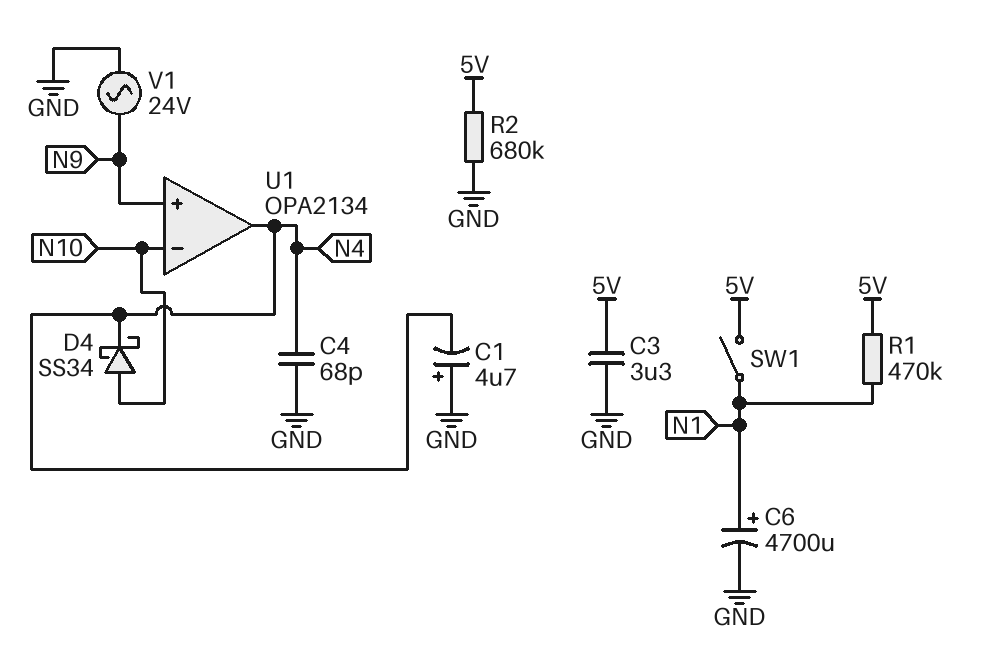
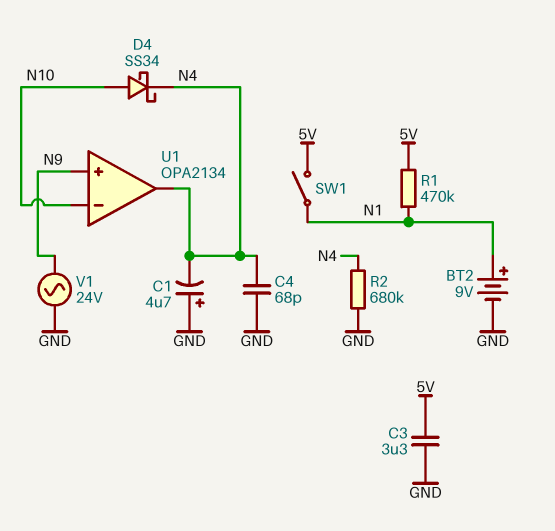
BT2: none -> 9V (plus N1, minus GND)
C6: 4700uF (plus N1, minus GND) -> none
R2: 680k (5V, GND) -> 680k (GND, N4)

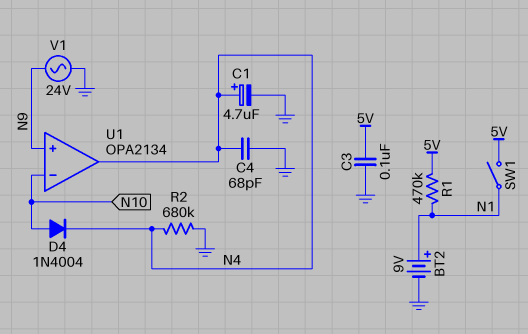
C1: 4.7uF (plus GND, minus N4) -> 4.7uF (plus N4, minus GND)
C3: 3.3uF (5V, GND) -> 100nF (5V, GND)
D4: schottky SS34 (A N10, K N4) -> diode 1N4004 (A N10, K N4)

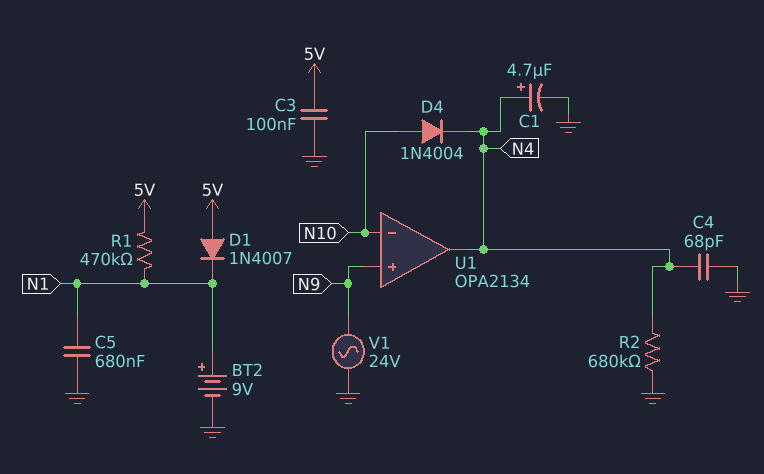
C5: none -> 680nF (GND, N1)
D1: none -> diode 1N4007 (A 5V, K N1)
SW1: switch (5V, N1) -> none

• [Exercise brief]:
Begin at the line containing "D4: schottky SS34" and extract every line through the end of the records, inclusive, exactly and only; omit pictures.

• [Answer to this task]:
D4: schottky SS34 (A N10, K N4) -> diode 1N4004 (A N10, K N4)

C5: none -> 680nF (GND, N1)
D1: none -> diode 1N4007 (A 5V, K N1)
SW1: switch (5V, N1) -> none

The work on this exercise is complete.